-- Start of RECORD SET --
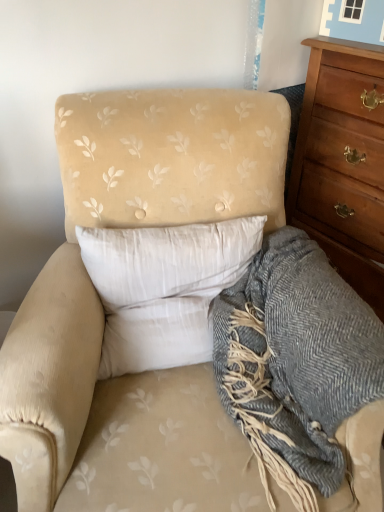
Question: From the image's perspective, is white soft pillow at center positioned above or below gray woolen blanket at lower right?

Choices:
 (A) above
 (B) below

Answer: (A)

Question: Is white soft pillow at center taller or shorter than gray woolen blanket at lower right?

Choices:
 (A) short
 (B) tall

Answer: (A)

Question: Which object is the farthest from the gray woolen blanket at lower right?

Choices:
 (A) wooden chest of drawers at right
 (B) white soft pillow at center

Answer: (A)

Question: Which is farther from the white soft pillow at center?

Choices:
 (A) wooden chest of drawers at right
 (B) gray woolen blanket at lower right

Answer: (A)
-- End of RECORD SET --
BRIEF: Reproduce the data above line for line, without changing anything, and omit the pictures from your answer.

IN RESPONSE:
Question: From the image's perspective, is white soft pillow at center positioned above or below gray woolen blanket at lower right?

Choices:
 (A) above
 (B) below

Answer: (A)

Question: Is white soft pillow at center taller or shorter than gray woolen blanket at lower right?

Choices:
 (A) short
 (B) tall

Answer: (A)

Question: Which object is the farthest from the gray woolen blanket at lower right?

Choices:
 (A) wooden chest of drawers at right
 (B) white soft pillow at center

Answer: (A)

Question: Which is farther from the white soft pillow at center?

Choices:
 (A) wooden chest of drawers at right
 (B) gray woolen blanket at lower right

Answer: (A)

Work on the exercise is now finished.